**YOUR INSTRUCTIONS**: Look through the material below. Return exactly the lines from the one with "relocated | PureWhiteSmartphone" through the one with "colour | AshGreyRuler", both included.

**SUPPLIED MATERIAL**:
□ □ □
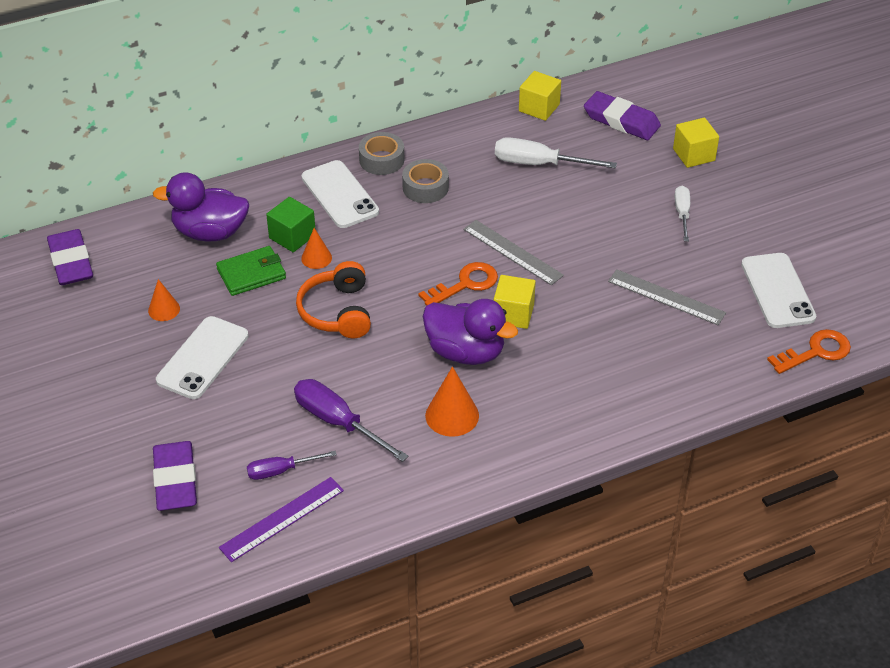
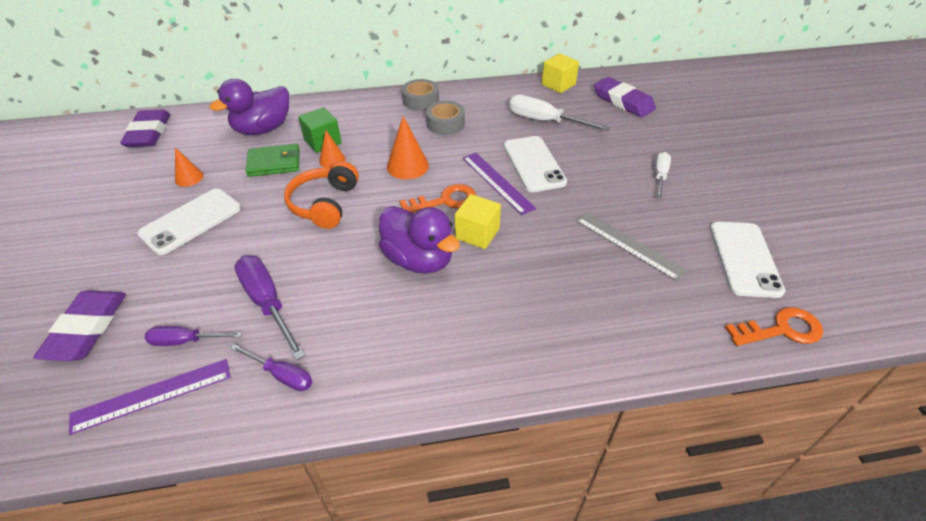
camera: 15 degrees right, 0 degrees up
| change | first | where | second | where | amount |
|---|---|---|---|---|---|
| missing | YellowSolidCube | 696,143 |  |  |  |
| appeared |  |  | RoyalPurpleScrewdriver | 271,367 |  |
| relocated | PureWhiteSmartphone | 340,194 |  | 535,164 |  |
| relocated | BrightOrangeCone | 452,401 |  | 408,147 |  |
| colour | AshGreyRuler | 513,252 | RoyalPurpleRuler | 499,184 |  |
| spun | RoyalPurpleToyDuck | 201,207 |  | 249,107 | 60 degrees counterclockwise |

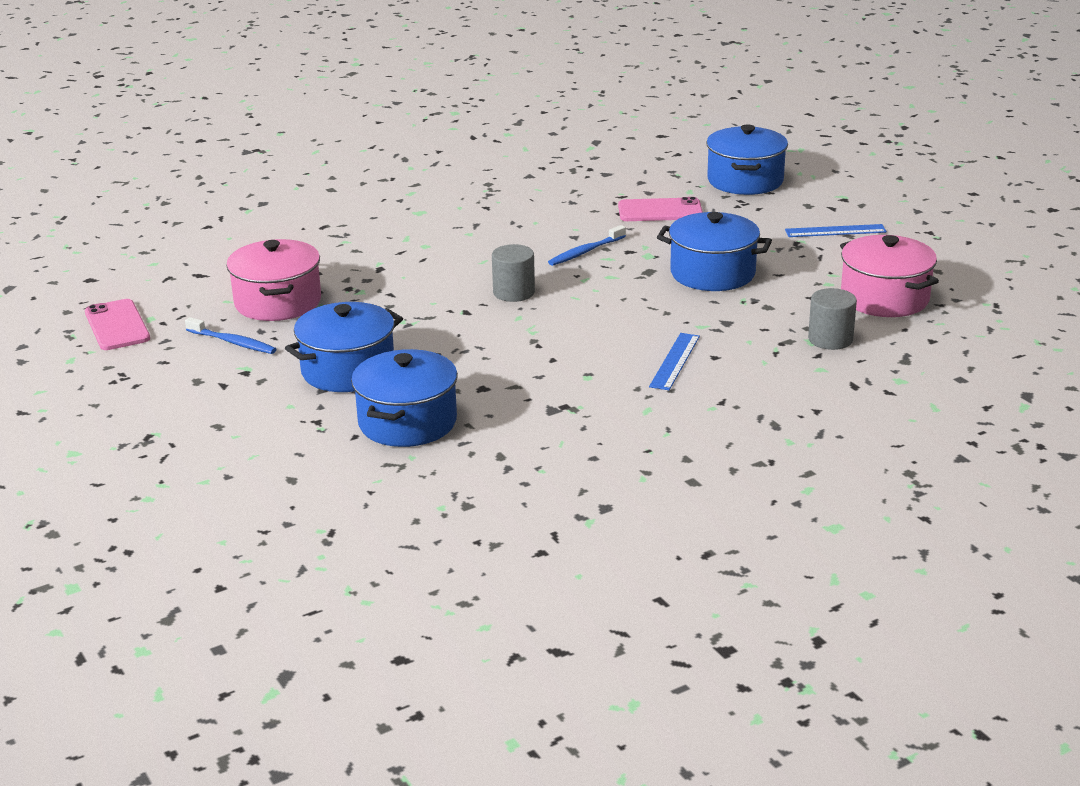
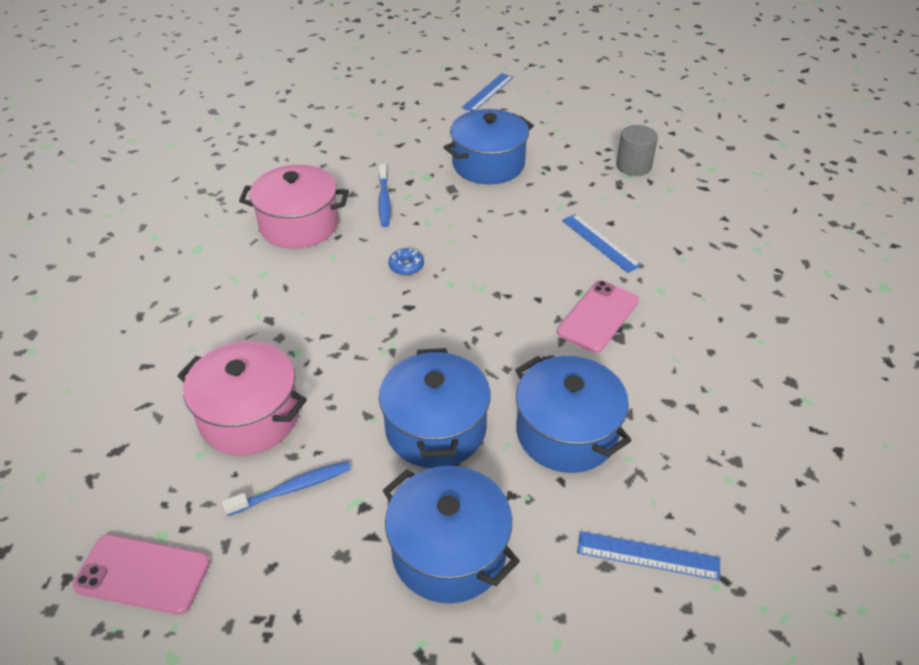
camera: 55 degrees left, 15 degrees up
| change | first | where | second | where | amount |
|---|---|---|---|---|---|
| appeared |  |  | RoyalBlueRuler | 648,556 |  |
| relocated | RosySmartphone | 660,209 |  | 598,317 |  |
| relocated | RoyalBlueStockpot | 747,160 |  | 451,534 |  |
| relocated | RosyStockpot | 889,276 |  | 294,207 |  |
| exchanged | AshGreyCylinder | 513,273 | RoyalBlueGlazedDonut | 406,262 |  |

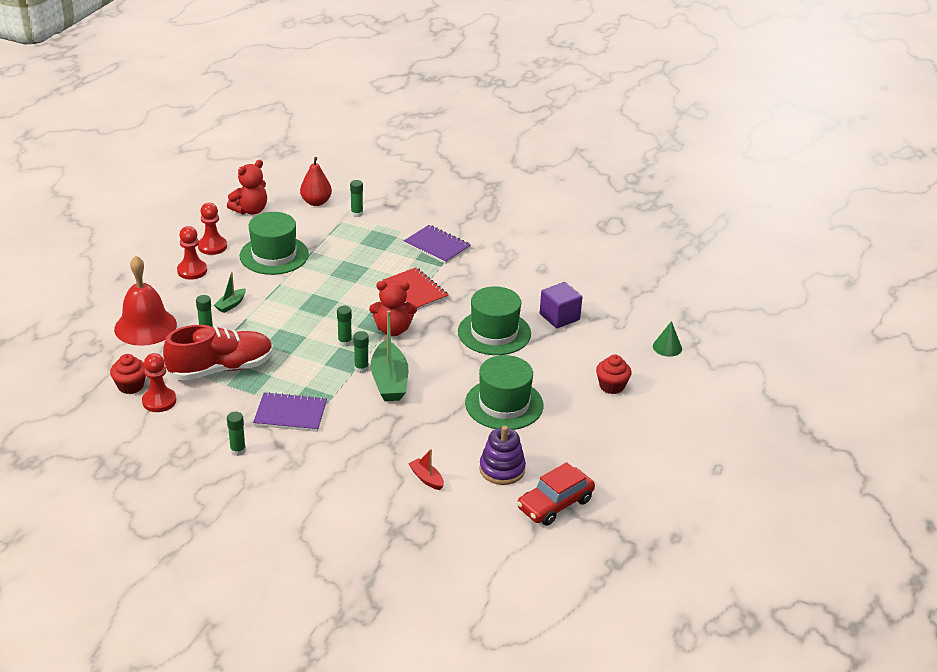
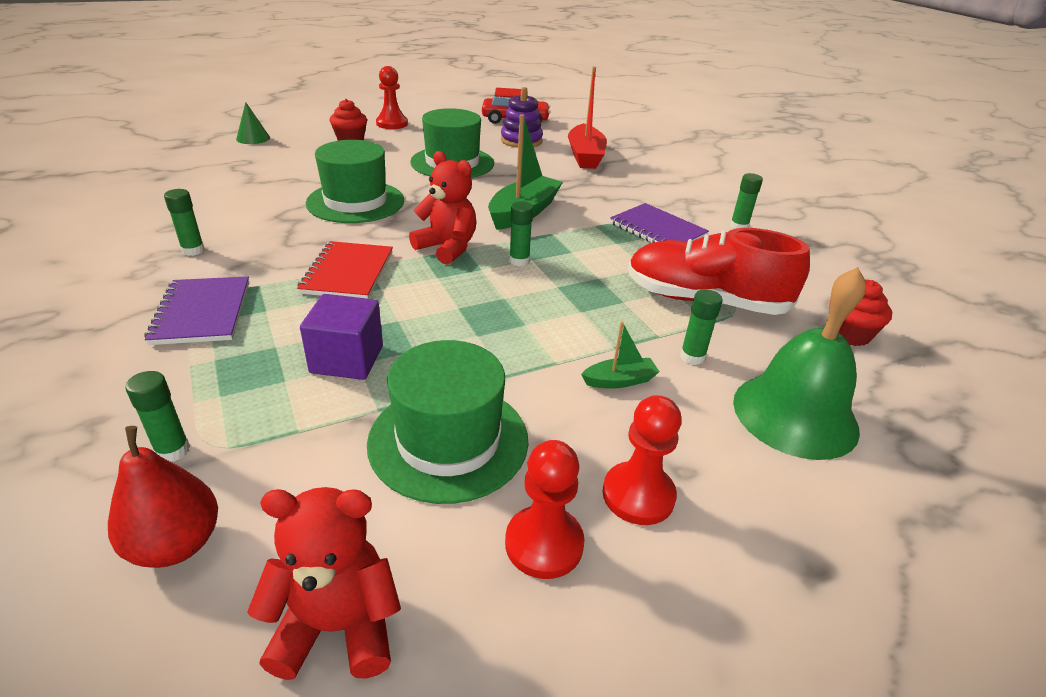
camera: 140 degrees left, 0 degrees up
| change | first | where | second | where | amount |
|---|---|---|---|---|---|
| relocated | ScarletGamePawn | 159,382 |  | 392,97 |  |
| relocated | LeafGreenGlue | 361,352 |  | 184,222 |  |
| relocated | RoyalPurpleSolidCube | 561,305 |  | 341,337 |  |
| colour | ScarletBell | 145,301 | LeafGreenBell | 799,363 |  |
| size | ScarletToyBoat | 426,469 |  | 587,118 | x2.00 |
□ □ □
**RESULT FOR THIS EXERCISE**:
| relocated | PureWhiteSmartphone | 340,194 |  | 535,164 |  |
| relocated | BrightOrangeCone | 452,401 |  | 408,147 |  |
| colour | AshGreyRuler | 513,252 | RoyalPurpleRuler | 499,184 |  |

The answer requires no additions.